# DIRECTIONS
Can you reproduce the listing below line for line, with no changes?

Stored records

------------------------------------------------

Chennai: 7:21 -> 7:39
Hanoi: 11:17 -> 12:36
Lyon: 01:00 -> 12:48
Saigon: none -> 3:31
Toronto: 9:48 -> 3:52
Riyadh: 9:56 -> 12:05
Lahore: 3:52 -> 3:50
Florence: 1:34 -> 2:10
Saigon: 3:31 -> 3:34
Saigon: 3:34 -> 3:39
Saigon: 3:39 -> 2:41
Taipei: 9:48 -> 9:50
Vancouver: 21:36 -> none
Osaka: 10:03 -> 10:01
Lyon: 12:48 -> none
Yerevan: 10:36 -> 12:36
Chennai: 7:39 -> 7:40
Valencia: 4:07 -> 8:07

------------------------------------------------

# RESULT OF THIS EXERCISE
Chennai: 7:21 -> 7:39
Hanoi: 11:17 -> 12:36
Lyon: 01:00 -> 12:48
Saigon: none -> 3:31
Toronto: 9:48 -> 3:52
Riyadh: 9:56 -> 12:05
Lahore: 3:52 -> 3:50
Florence: 1:34 -> 2:10
Saigon: 3:31 -> 3:34
Saigon: 3:34 -> 3:39
Saigon: 3:39 -> 2:41
Taipei: 9:48 -> 9:50
Vancouver: 21:36 -> none
Osaka: 10:03 -> 10:01
Lyon: 12:48 -> none
Yerevan: 10:36 -> 12:36
Chennai: 7:39 -> 7:40
Valencia: 4:07 -> 8:07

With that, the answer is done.